* **Task directions**:
Could you print the data that follows exactly as given?

◇ ◇ ◇

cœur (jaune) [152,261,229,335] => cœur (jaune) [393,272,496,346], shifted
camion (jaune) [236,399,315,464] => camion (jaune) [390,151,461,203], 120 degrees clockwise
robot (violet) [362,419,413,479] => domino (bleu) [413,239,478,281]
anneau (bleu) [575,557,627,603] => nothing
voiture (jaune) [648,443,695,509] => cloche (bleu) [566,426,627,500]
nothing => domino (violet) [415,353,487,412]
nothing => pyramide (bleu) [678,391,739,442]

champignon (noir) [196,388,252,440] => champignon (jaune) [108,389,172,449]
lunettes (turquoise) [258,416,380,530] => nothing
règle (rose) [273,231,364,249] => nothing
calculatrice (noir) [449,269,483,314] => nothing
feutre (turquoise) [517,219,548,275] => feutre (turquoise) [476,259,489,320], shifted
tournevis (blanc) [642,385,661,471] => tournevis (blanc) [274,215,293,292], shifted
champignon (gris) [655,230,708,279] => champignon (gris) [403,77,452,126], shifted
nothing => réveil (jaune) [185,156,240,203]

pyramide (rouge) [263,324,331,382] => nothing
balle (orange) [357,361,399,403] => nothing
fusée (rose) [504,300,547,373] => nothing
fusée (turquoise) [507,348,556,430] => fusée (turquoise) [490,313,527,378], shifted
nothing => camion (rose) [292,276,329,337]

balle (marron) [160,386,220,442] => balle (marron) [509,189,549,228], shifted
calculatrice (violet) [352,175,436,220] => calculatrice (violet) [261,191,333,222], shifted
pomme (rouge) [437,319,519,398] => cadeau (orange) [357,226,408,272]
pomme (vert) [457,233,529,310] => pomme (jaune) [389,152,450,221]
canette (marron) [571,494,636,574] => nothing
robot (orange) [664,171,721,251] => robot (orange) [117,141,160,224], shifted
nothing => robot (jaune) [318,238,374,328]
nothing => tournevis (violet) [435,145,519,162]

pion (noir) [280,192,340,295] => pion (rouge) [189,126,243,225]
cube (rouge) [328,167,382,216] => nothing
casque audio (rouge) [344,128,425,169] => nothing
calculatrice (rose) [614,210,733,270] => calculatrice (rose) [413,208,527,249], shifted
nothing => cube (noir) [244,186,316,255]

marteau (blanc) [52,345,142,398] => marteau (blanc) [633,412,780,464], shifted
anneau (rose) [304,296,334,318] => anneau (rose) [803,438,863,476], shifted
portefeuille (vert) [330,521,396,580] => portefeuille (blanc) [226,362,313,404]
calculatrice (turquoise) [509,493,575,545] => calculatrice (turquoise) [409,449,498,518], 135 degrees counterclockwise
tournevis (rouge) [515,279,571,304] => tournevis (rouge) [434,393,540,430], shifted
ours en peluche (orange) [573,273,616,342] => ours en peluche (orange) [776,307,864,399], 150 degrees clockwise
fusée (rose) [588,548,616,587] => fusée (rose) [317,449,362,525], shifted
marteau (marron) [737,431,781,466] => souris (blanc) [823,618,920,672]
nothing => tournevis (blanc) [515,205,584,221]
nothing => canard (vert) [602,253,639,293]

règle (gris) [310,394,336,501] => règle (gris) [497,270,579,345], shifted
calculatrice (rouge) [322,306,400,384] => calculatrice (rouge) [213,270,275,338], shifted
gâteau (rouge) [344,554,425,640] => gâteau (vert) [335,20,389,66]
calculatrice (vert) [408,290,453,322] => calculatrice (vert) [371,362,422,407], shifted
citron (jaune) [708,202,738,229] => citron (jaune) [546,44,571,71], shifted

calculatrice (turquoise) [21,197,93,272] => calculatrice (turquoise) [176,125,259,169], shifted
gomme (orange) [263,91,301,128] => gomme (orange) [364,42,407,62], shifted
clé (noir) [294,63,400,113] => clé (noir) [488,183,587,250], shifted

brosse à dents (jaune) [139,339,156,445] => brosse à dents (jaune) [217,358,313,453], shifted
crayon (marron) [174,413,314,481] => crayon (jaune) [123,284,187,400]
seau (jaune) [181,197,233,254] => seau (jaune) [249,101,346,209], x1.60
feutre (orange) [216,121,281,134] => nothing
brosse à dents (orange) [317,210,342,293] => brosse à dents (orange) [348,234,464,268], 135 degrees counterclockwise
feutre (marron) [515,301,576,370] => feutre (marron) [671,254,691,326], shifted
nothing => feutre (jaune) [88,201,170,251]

◇ ◇ ◇

* **The completed task**:
cœur (jaune) [152,261,229,335] => cœur (jaune) [393,272,496,346], shifted
camion (jaune) [236,399,315,464] => camion (jaune) [390,151,461,203], 120 degrees clockwise
robot (violet) [362,419,413,479] => domino (bleu) [413,239,478,281]
anneau (bleu) [575,557,627,603] => nothing
voiture (jaune) [648,443,695,509] => cloche (bleu) [566,426,627,500]
nothing => domino (violet) [415,353,487,412]
nothing => pyramide (bleu) [678,391,739,442]

champignon (noir) [196,388,252,440] => champignon (jaune) [108,389,172,449]
lunettes (turquoise) [258,416,380,530] => nothing
règle (rose) [273,231,364,249] => nothing
calculatrice (noir) [449,269,483,314] => nothing
feutre (turquoise) [517,219,548,275] => feutre (turquoise) [476,259,489,320], shifted
tournevis (blanc) [642,385,661,471] => tournevis (blanc) [274,215,293,292], shifted
champignon (gris) [655,230,708,279] => champignon (gris) [403,77,452,126], shifted
nothing => réveil (jaune) [185,156,240,203]

pyramide (rouge) [263,324,331,382] => nothing
balle (orange) [357,361,399,403] => nothing
fusée (rose) [504,300,547,373] => nothing
fusée (turquoise) [507,348,556,430] => fusée (turquoise) [490,313,527,378], shifted
nothing => camion (rose) [292,276,329,337]

balle (marron) [160,386,220,442] => balle (marron) [509,189,549,228], shifted
calculatrice (violet) [352,175,436,220] => calculatrice (violet) [261,191,333,222], shifted
pomme (rouge) [437,319,519,398] => cadeau (orange) [357,226,408,272]
pomme (vert) [457,233,529,310] => pomme (jaune) [389,152,450,221]
canette (marron) [571,494,636,574] => nothing
robot (orange) [664,171,721,251] => robot (orange) [117,141,160,224], shifted
nothing => robot (jaune) [318,238,374,328]
nothing => tournevis (violet) [435,145,519,162]

pion (noir) [280,192,340,295] => pion (rouge) [189,126,243,225]
cube (rouge) [328,167,382,216] => nothing
casque audio (rouge) [344,128,425,169] => nothing
calculatrice (rose) [614,210,733,270] => calculatrice (rose) [413,208,527,249], shifted
nothing => cube (noir) [244,186,316,255]

marteau (blanc) [52,345,142,398] => marteau (blanc) [633,412,780,464], shifted
anneau (rose) [304,296,334,318] => anneau (rose) [803,438,863,476], shifted
portefeuille (vert) [330,521,396,580] => portefeuille (blanc) [226,362,313,404]
calculatrice (turquoise) [509,493,575,545] => calculatrice (turquoise) [409,449,498,518], 135 degrees counterclockwise
tournevis (rouge) [515,279,571,304] => tournevis (rouge) [434,393,540,430], shifted
ours en peluche (orange) [573,273,616,342] => ours en peluche (orange) [776,307,864,399], 150 degrees clockwise
fusée (rose) [588,548,616,587] => fusée (rose) [317,449,362,525], shifted
marteau (marron) [737,431,781,466] => souris (blanc) [823,618,920,672]
nothing => tournevis (blanc) [515,205,584,221]
nothing => canard (vert) [602,253,639,293]

règle (gris) [310,394,336,501] => règle (gris) [497,270,579,345], shifted
calculatrice (rouge) [322,306,400,384] => calculatrice (rouge) [213,270,275,338], shifted
gâteau (rouge) [344,554,425,640] => gâteau (vert) [335,20,389,66]
calculatrice (vert) [408,290,453,322] => calculatrice (vert) [371,362,422,407], shifted
citron (jaune) [708,202,738,229] => citron (jaune) [546,44,571,71], shifted

calculatrice (turquoise) [21,197,93,272] => calculatrice (turquoise) [176,125,259,169], shifted
gomme (orange) [263,91,301,128] => gomme (orange) [364,42,407,62], shifted
clé (noir) [294,63,400,113] => clé (noir) [488,183,587,250], shifted

brosse à dents (jaune) [139,339,156,445] => brosse à dents (jaune) [217,358,313,453], shifted
crayon (marron) [174,413,314,481] => crayon (jaune) [123,284,187,400]
seau (jaune) [181,197,233,254] => seau (jaune) [249,101,346,209], x1.60
feutre (orange) [216,121,281,134] => nothing
brosse à dents (orange) [317,210,342,293] => brosse à dents (orange) [348,234,464,268], 135 degrees counterclockwise
feutre (marron) [515,301,576,370] => feutre (marron) [671,254,691,326], shifted
nothing => feutre (jaune) [88,201,170,251]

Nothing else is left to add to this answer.